╭─ Data for this exercise
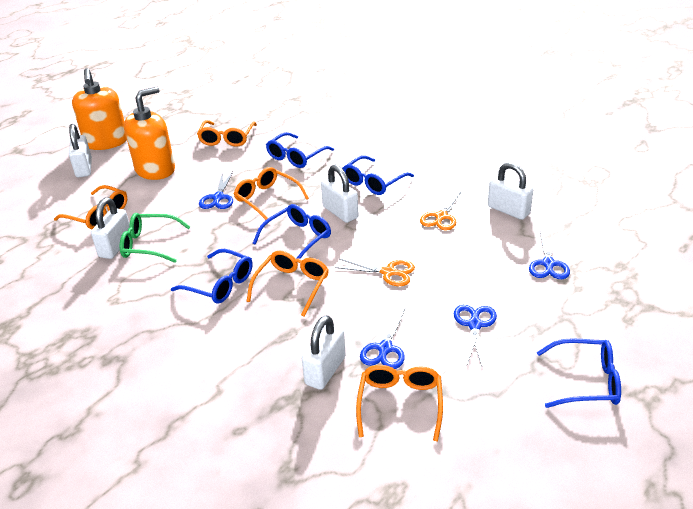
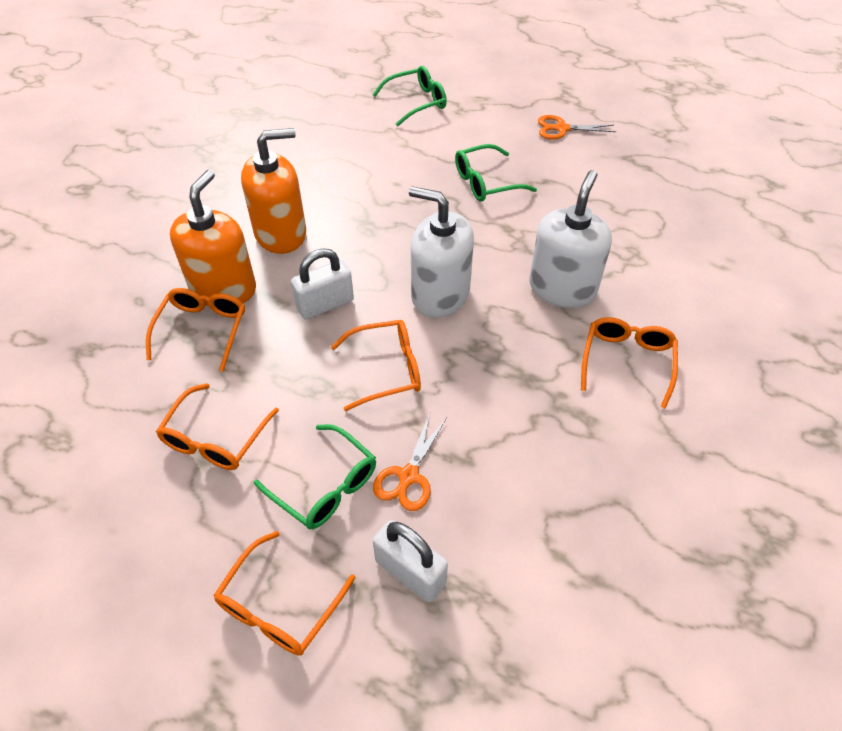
blue glasses: [171,249,253,304] [253,204,331,263] [266,132,334,168] [342,155,414,195] [537,338,621,408] = 5 -> none = 0
blue scissors: [199,172,233,209] [360,308,405,369] [454,305,497,366] [529,231,570,279] = 4 -> none = 0
green glasses: [120,213,190,263] = 1 -> [254,424,376,529] [372,66,447,126] [455,144,537,202] = 3
white padlock: [69,124,92,177] [91,198,130,259] [302,315,346,390] [321,165,358,223] [488,162,533,220] = 5 -> [291,248,354,319] [373,520,448,602] = 2
white soap dispenser: none = 0 -> [409,186,474,318] [529,170,612,308] = 2

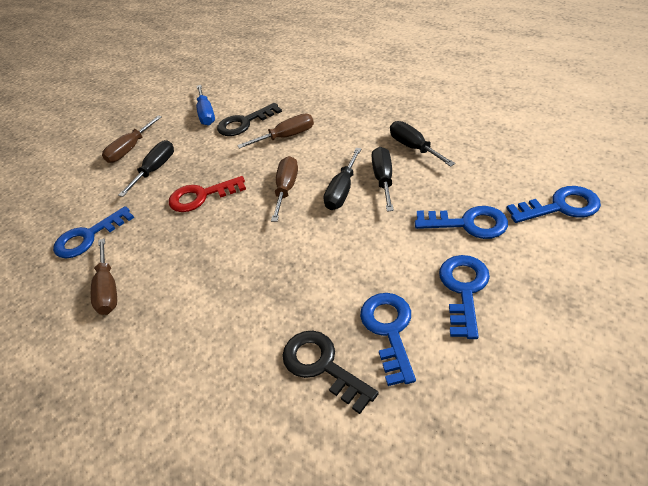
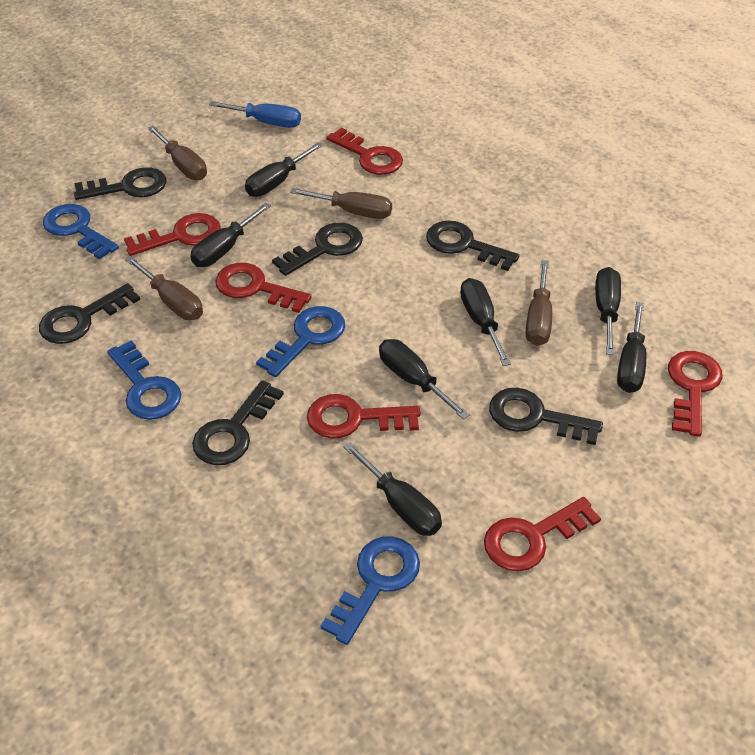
black key: [217,103,282,136] [282,331,379,414] = 2 -> [39,283,140,344] [74,167,166,200] [192,380,284,465] [272,223,363,276] [426,220,520,271] [489,388,603,445] = 6
black screwdriver: [118,140,174,197] [323,148,362,210] [371,147,394,212] [390,121,455,167] = 4 -> [190,203,271,267] [245,142,323,197] [344,442,442,536] [379,339,470,419] [460,278,511,366] [595,267,621,355] [617,302,646,393] = 7
blue key: [53,206,134,258] [360,293,416,386] [415,206,508,239] [439,255,490,339] [506,186,601,223] = 5 -> [43,204,119,260] [107,341,181,420] [256,306,345,377] [321,536,420,645] = 4
red key: [169,176,246,212] = 1 -> [124,213,221,256] [215,263,312,313] [307,394,420,439] [326,127,403,175] [484,497,601,572] [668,351,722,437] = 6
╰─
> **Required action**
Which lines above include the string "white"? Show them.

> **Answer area**
white padlock: [69,124,92,177] [91,198,130,259] [302,315,346,390] [321,165,358,223] [488,162,533,220] = 5 -> [291,248,354,319] [373,520,448,602] = 2
white soap dispenser: none = 0 -> [409,186,474,318] [529,170,612,308] = 2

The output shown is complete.